:: Records provided

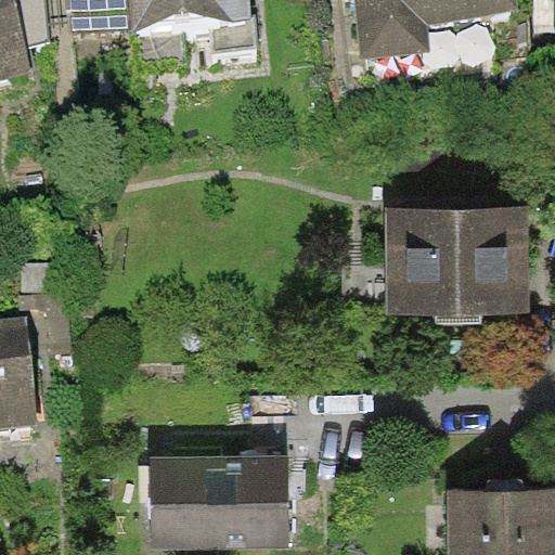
[(0,0),(0,80),(34,71),(28,48),(15,0),(0,0)]
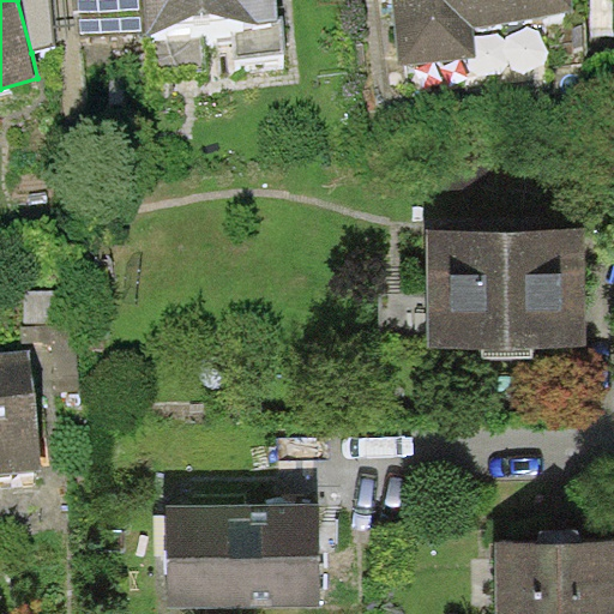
[(50,0),(17,0),(31,53),(55,46),(50,0)]
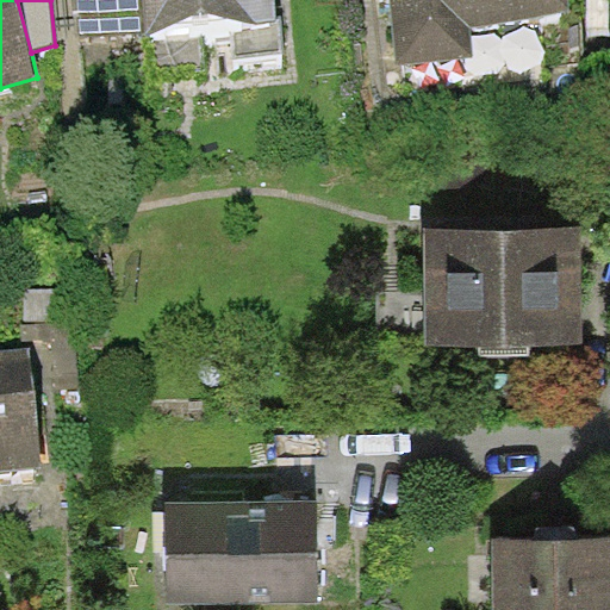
[(145,32),(142,0),(74,0),(79,38),(145,32)]
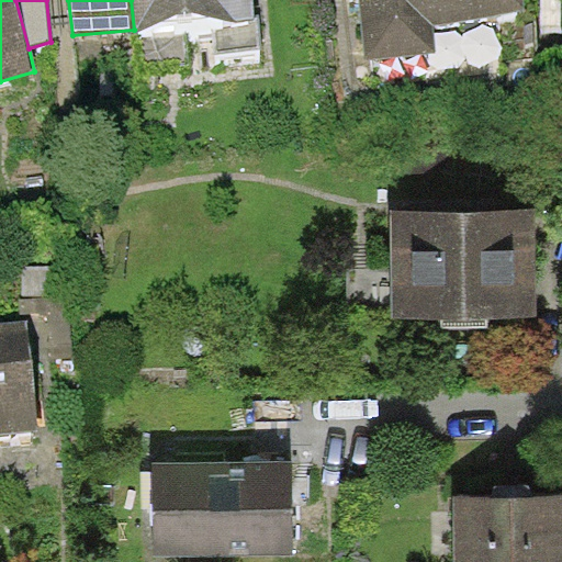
[(251,0),(131,0),(134,30),(213,23),(215,52),(260,47),(257,14),(254,14),(251,0)]
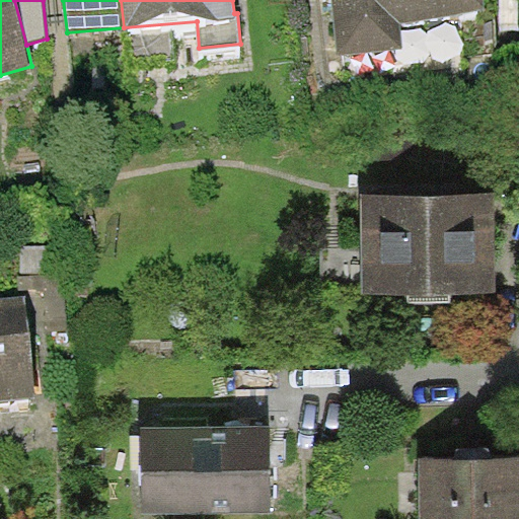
[(482,0),(331,0),(337,53),(401,48),(399,22),(484,15),(482,0)]
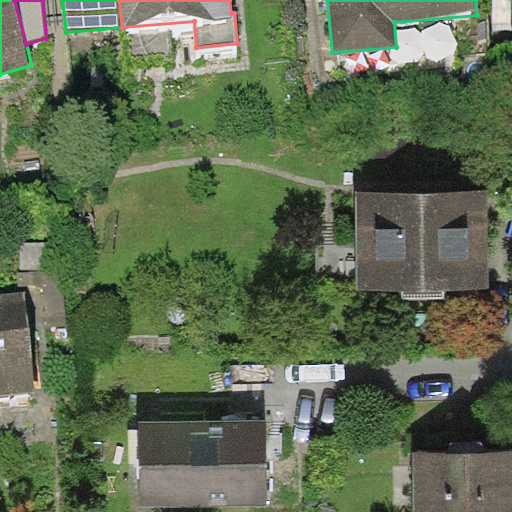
[(487,292),(487,192),(356,192),(356,292),(487,292)]
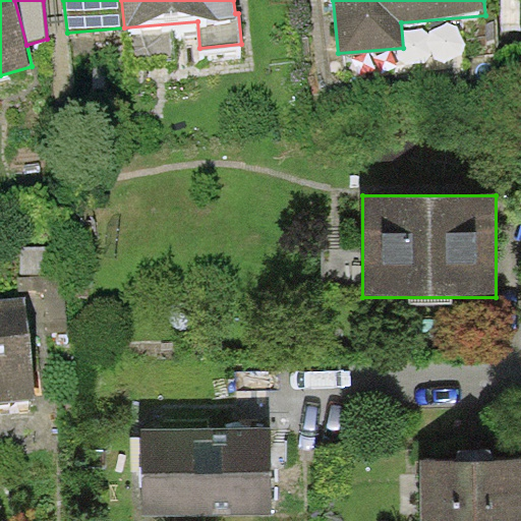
[(0,298),(0,402),(35,400),(26,296),(0,298)]
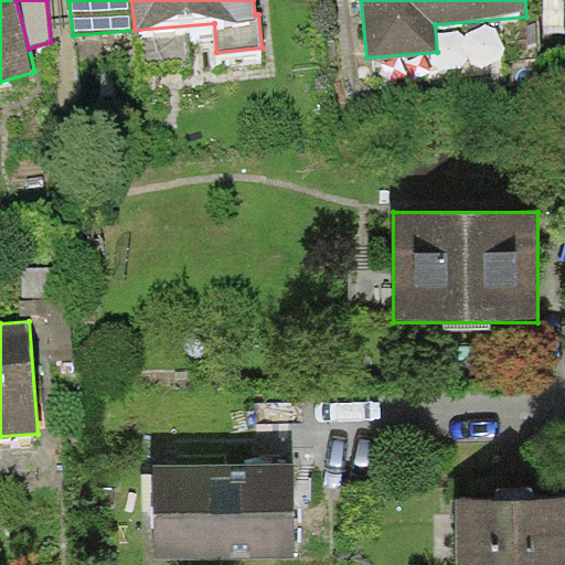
[(292,464),(155,467),(156,558),(295,556),(294,490),(292,464)]
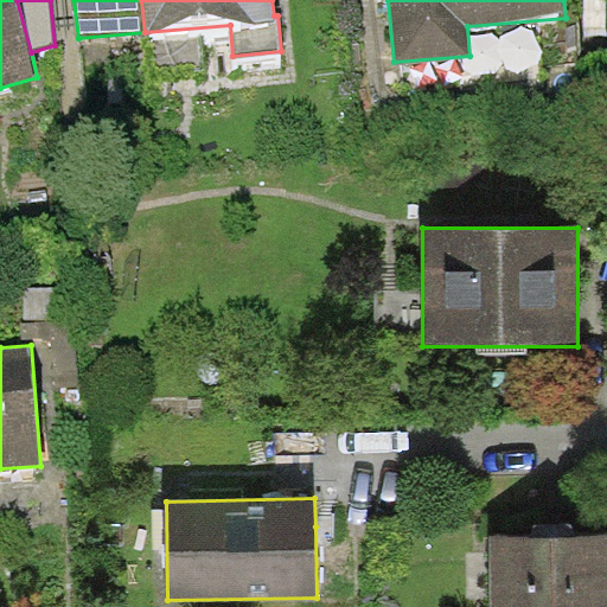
[(606,606),(606,534),(490,536),(490,606),(606,606)]
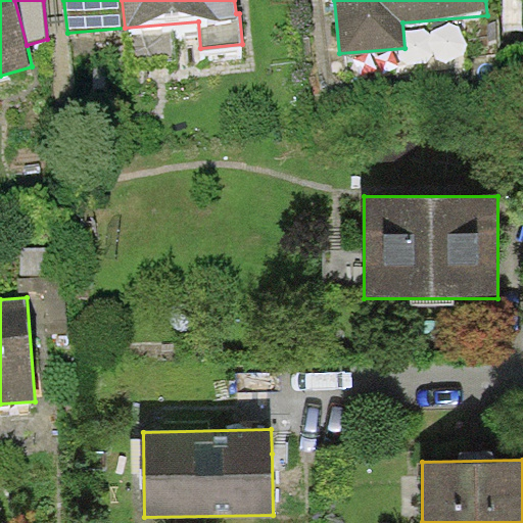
All buildings are outlined.
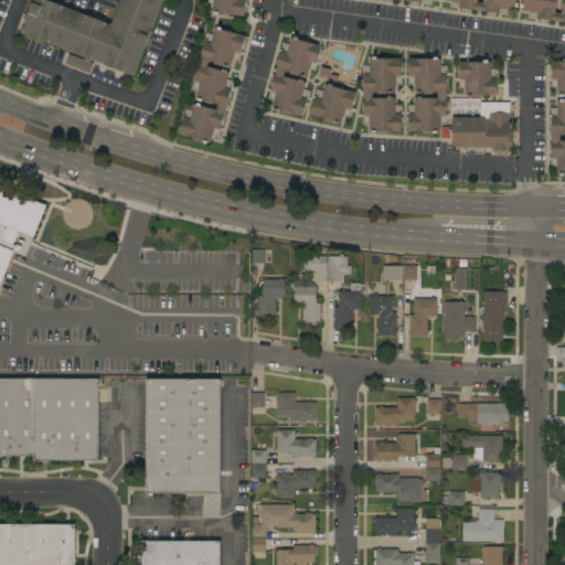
[(162,0),(134,76),(22,33),(25,23),(23,23),(24,20),(23,19),(24,14),(27,14),(28,12),(29,13),(32,3),(31,3),(32,0),(45,0),(112,25),(120,0),(162,0)]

::::

**Directions:** Take the line containing "All buildings are outlined." as the first and the last line of the records as the end. Print every line in that span exactly, leaving out pictures.

**Answer space:**
All buildings are outlined.
[(162,0),(134,76),(22,33),(25,23),(23,23),(24,20),(23,19),(24,14),(27,14),(28,12),(29,13),(32,3),(31,3),(32,0),(45,0),(112,25),(120,0),(162,0)]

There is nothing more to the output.